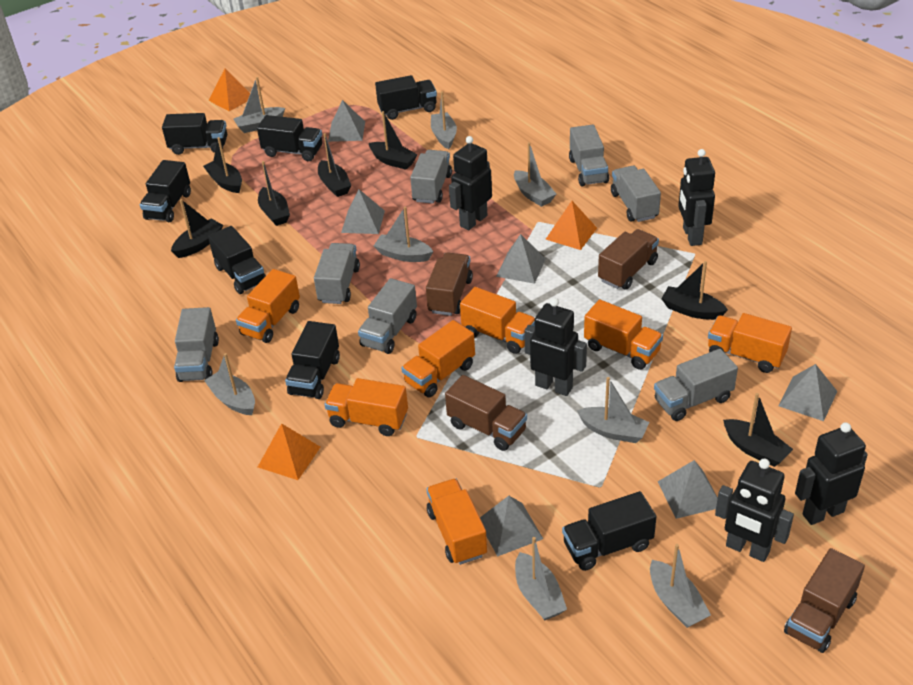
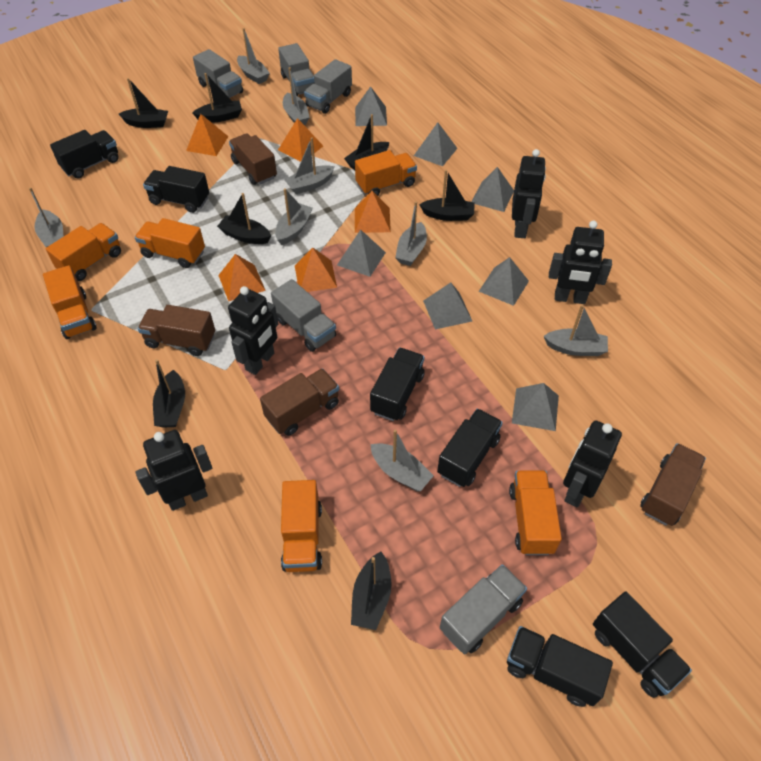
black truck: 7 -> 6
grey pyramid: 6 -> 7
grey truck: 7 -> 5
orange pyramid: 3 -> 5
orange truck: 7 -> 6

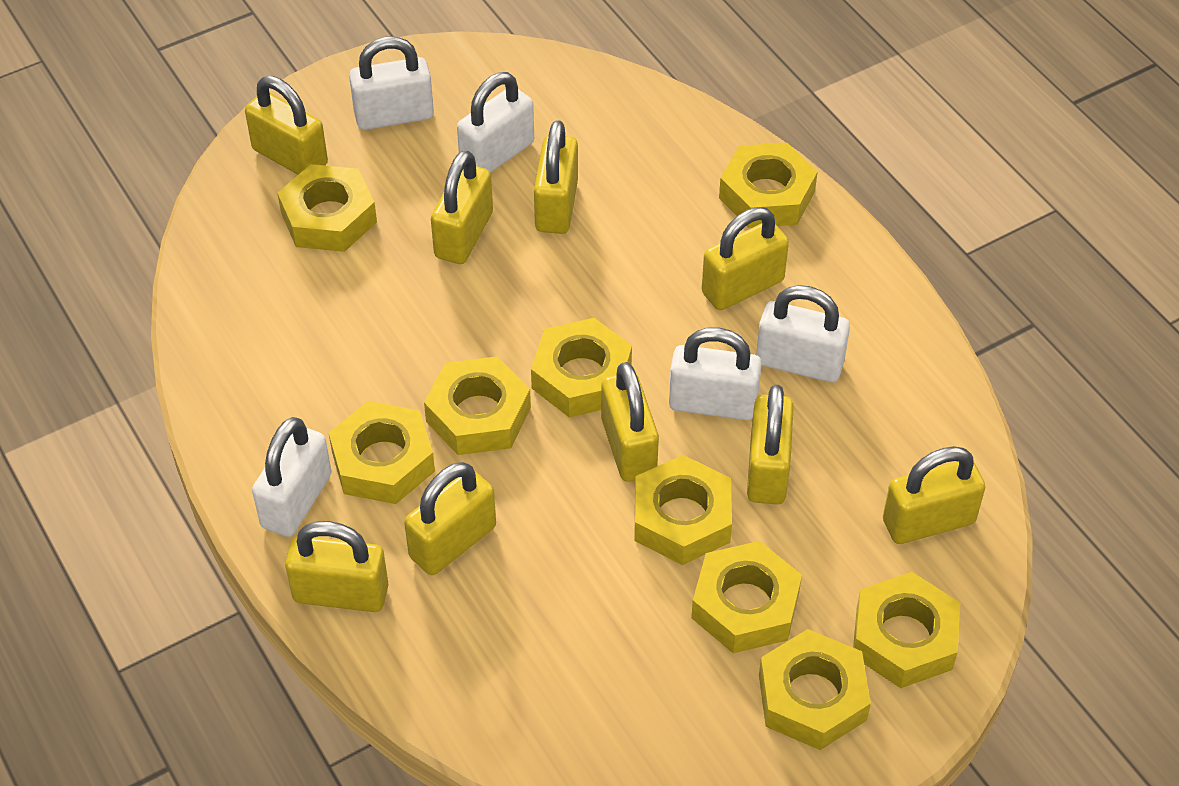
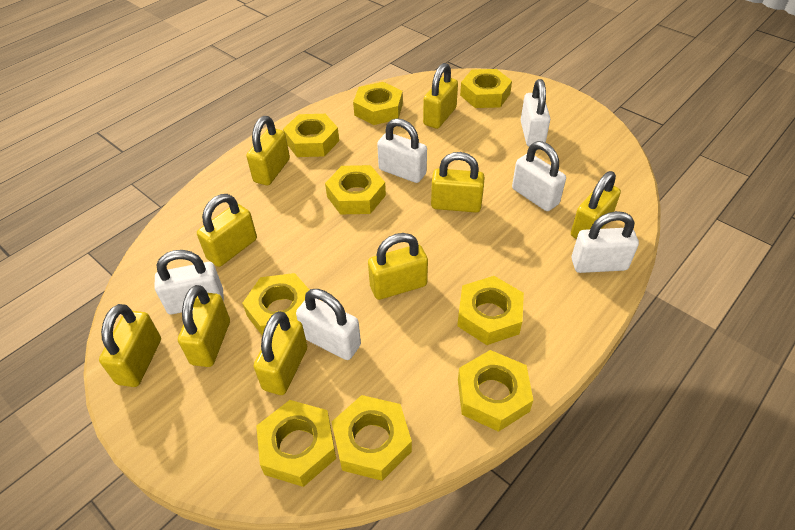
white padlock: 5 -> 6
· · · · ·
» Goal of the exercise: In transcribing the listing, keep each word as it is and drop the pictures.

» Final answer:
black truck: 7 -> 6
grey pyramid: 6 -> 7
grey truck: 7 -> 5
orange pyramid: 3 -> 5
orange truck: 7 -> 6

white padlock: 5 -> 6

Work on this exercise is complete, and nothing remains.